##### Data extracts #####
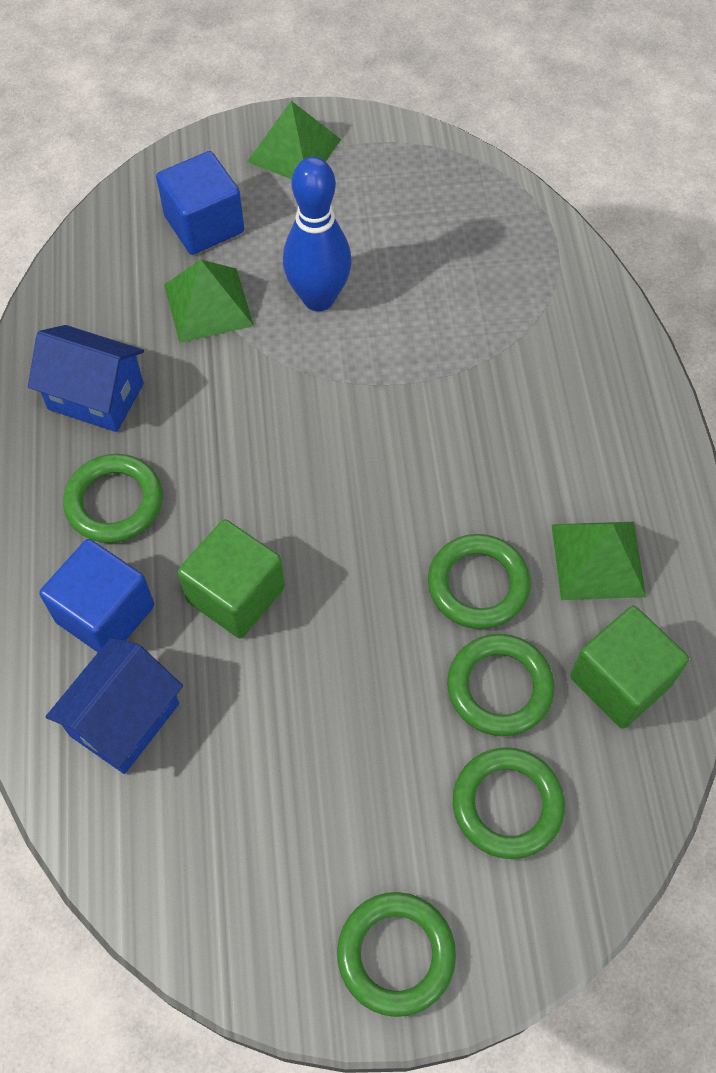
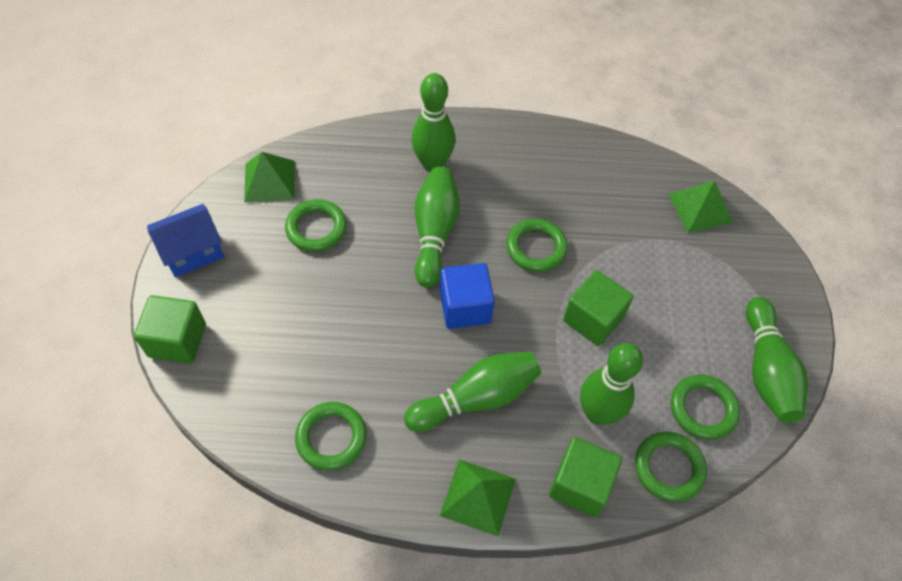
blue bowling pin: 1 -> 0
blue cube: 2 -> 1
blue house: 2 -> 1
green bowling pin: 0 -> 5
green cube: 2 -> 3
#####
##### Data extracts #####
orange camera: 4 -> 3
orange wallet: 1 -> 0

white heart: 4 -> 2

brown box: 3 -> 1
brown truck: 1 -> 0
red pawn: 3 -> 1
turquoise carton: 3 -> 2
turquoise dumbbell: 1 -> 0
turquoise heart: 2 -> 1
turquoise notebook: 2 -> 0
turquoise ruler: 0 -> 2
#####
##### Data extracts #####
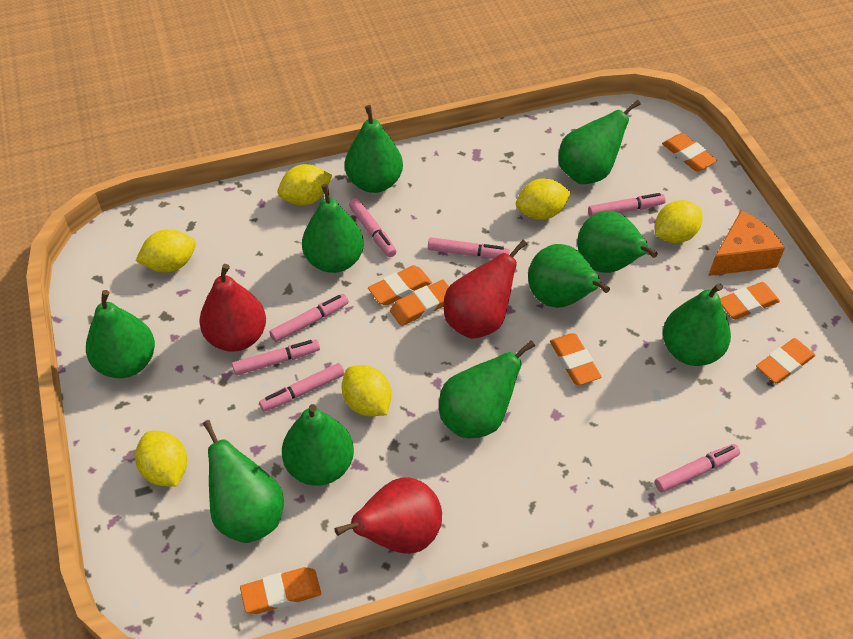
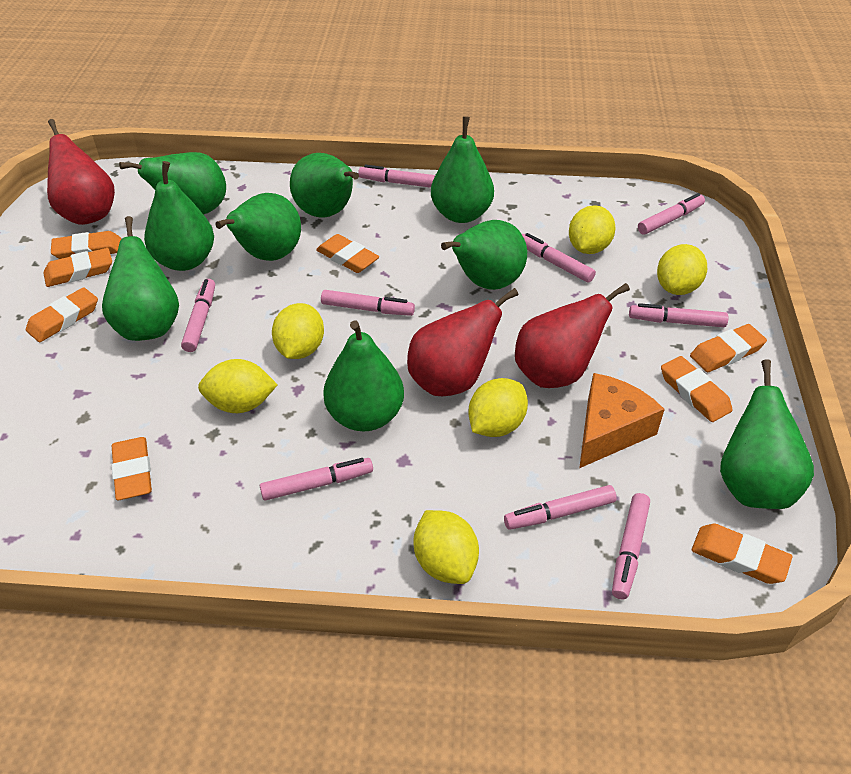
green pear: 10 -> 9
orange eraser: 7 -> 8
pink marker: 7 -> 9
#####
- Description of the task
When a line in the data above contains the string "green", copy that line.

- Answer space
green bowling pin: 0 -> 5
green cube: 2 -> 3
green pear: 10 -> 9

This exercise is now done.